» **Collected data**
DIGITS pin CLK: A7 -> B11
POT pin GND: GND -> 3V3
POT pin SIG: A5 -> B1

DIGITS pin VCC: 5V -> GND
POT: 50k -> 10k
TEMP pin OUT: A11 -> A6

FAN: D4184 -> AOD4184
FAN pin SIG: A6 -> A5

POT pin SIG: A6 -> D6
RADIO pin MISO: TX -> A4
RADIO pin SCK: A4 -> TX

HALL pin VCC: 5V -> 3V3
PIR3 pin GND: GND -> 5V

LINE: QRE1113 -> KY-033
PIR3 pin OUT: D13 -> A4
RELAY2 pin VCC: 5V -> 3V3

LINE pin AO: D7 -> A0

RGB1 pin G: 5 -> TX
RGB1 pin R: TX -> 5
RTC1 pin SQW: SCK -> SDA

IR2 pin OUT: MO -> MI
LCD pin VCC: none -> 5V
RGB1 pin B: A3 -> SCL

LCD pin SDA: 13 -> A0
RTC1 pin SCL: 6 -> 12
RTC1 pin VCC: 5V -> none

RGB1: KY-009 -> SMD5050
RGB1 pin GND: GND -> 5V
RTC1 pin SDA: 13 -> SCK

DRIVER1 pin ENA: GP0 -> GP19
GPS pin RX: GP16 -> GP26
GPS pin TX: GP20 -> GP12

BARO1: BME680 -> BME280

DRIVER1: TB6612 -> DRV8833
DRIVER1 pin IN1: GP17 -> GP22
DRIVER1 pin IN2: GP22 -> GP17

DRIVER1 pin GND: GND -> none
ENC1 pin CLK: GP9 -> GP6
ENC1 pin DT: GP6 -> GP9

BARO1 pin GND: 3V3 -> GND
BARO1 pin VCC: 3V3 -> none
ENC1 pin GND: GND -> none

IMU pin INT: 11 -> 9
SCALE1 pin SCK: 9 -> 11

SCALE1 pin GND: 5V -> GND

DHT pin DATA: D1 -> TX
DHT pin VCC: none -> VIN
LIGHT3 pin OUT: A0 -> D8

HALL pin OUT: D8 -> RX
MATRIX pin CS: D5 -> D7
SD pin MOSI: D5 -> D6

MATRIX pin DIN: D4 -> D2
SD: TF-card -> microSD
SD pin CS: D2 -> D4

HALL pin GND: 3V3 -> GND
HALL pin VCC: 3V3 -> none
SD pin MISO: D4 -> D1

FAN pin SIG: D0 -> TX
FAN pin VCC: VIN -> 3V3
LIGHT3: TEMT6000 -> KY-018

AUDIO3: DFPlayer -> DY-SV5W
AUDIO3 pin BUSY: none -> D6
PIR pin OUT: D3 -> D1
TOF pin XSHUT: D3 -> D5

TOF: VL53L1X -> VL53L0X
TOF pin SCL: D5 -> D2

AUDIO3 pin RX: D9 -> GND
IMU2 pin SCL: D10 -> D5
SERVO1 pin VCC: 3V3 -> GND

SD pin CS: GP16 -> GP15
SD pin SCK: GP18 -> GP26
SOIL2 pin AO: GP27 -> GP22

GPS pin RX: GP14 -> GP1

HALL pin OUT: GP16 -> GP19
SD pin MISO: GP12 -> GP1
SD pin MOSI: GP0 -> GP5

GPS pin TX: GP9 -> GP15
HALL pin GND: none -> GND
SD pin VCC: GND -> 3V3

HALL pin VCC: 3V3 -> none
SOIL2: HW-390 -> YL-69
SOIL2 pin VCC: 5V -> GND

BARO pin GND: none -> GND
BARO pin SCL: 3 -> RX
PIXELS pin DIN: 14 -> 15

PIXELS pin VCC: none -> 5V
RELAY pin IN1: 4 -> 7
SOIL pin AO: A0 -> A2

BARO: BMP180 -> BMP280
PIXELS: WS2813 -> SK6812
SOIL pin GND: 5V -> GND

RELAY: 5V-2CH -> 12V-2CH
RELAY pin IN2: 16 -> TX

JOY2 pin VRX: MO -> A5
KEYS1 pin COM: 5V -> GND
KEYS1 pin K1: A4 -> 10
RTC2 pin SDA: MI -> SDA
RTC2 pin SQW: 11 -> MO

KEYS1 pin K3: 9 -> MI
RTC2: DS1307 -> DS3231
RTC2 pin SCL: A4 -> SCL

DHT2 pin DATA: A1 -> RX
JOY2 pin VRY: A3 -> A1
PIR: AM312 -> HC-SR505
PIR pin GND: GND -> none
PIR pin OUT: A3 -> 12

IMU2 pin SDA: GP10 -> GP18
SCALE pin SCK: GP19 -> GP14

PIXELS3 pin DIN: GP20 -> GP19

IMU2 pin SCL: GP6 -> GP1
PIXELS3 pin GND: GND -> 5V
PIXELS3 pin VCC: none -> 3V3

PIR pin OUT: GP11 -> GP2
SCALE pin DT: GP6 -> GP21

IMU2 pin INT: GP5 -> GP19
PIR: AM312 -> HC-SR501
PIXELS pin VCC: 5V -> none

» **Action item**
Exactly as they stand above, repeat all the records.

» **Answer section**
DIGITS pin CLK: A7 -> B11
POT pin GND: GND -> 3V3
POT pin SIG: A5 -> B1

DIGITS pin VCC: 5V -> GND
POT: 50k -> 10k
TEMP pin OUT: A11 -> A6

FAN: D4184 -> AOD4184
FAN pin SIG: A6 -> A5

POT pin SIG: A6 -> D6
RADIO pin MISO: TX -> A4
RADIO pin SCK: A4 -> TX

HALL pin VCC: 5V -> 3V3
PIR3 pin GND: GND -> 5V

LINE: QRE1113 -> KY-033
PIR3 pin OUT: D13 -> A4
RELAY2 pin VCC: 5V -> 3V3

LINE pin AO: D7 -> A0

RGB1 pin G: 5 -> TX
RGB1 pin R: TX -> 5
RTC1 pin SQW: SCK -> SDA

IR2 pin OUT: MO -> MI
LCD pin VCC: none -> 5V
RGB1 pin B: A3 -> SCL

LCD pin SDA: 13 -> A0
RTC1 pin SCL: 6 -> 12
RTC1 pin VCC: 5V -> none

RGB1: KY-009 -> SMD5050
RGB1 pin GND: GND -> 5V
RTC1 pin SDA: 13 -> SCK

DRIVER1 pin ENA: GP0 -> GP19
GPS pin RX: GP16 -> GP26
GPS pin TX: GP20 -> GP12

BARO1: BME680 -> BME280

DRIVER1: TB6612 -> DRV8833
DRIVER1 pin IN1: GP17 -> GP22
DRIVER1 pin IN2: GP22 -> GP17

DRIVER1 pin GND: GND -> none
ENC1 pin CLK: GP9 -> GP6
ENC1 pin DT: GP6 -> GP9

BARO1 pin GND: 3V3 -> GND
BARO1 pin VCC: 3V3 -> none
ENC1 pin GND: GND -> none

IMU pin INT: 11 -> 9
SCALE1 pin SCK: 9 -> 11

SCALE1 pin GND: 5V -> GND

DHT pin DATA: D1 -> TX
DHT pin VCC: none -> VIN
LIGHT3 pin OUT: A0 -> D8

HALL pin OUT: D8 -> RX
MATRIX pin CS: D5 -> D7
SD pin MOSI: D5 -> D6

MATRIX pin DIN: D4 -> D2
SD: TF-card -> microSD
SD pin CS: D2 -> D4

HALL pin GND: 3V3 -> GND
HALL pin VCC: 3V3 -> none
SD pin MISO: D4 -> D1

FAN pin SIG: D0 -> TX
FAN pin VCC: VIN -> 3V3
LIGHT3: TEMT6000 -> KY-018

AUDIO3: DFPlayer -> DY-SV5W
AUDIO3 pin BUSY: none -> D6
PIR pin OUT: D3 -> D1
TOF pin XSHUT: D3 -> D5

TOF: VL53L1X -> VL53L0X
TOF pin SCL: D5 -> D2

AUDIO3 pin RX: D9 -> GND
IMU2 pin SCL: D10 -> D5
SERVO1 pin VCC: 3V3 -> GND

SD pin CS: GP16 -> GP15
SD pin SCK: GP18 -> GP26
SOIL2 pin AO: GP27 -> GP22

GPS pin RX: GP14 -> GP1

HALL pin OUT: GP16 -> GP19
SD pin MISO: GP12 -> GP1
SD pin MOSI: GP0 -> GP5

GPS pin TX: GP9 -> GP15
HALL pin GND: none -> GND
SD pin VCC: GND -> 3V3

HALL pin VCC: 3V3 -> none
SOIL2: HW-390 -> YL-69
SOIL2 pin VCC: 5V -> GND

BARO pin GND: none -> GND
BARO pin SCL: 3 -> RX
PIXELS pin DIN: 14 -> 15

PIXELS pin VCC: none -> 5V
RELAY pin IN1: 4 -> 7
SOIL pin AO: A0 -> A2

BARO: BMP180 -> BMP280
PIXELS: WS2813 -> SK6812
SOIL pin GND: 5V -> GND

RELAY: 5V-2CH -> 12V-2CH
RELAY pin IN2: 16 -> TX

JOY2 pin VRX: MO -> A5
KEYS1 pin COM: 5V -> GND
KEYS1 pin K1: A4 -> 10
RTC2 pin SDA: MI -> SDA
RTC2 pin SQW: 11 -> MO

KEYS1 pin K3: 9 -> MI
RTC2: DS1307 -> DS3231
RTC2 pin SCL: A4 -> SCL

DHT2 pin DATA: A1 -> RX
JOY2 pin VRY: A3 -> A1
PIR: AM312 -> HC-SR505
PIR pin GND: GND -> none
PIR pin OUT: A3 -> 12

IMU2 pin SDA: GP10 -> GP18
SCALE pin SCK: GP19 -> GP14

PIXELS3 pin DIN: GP20 -> GP19

IMU2 pin SCL: GP6 -> GP1
PIXELS3 pin GND: GND -> 5V
PIXELS3 pin VCC: none -> 3V3

PIR pin OUT: GP11 -> GP2
SCALE pin DT: GP6 -> GP21

IMU2 pin INT: GP5 -> GP19
PIR: AM312 -> HC-SR501
PIXELS pin VCC: 5V -> none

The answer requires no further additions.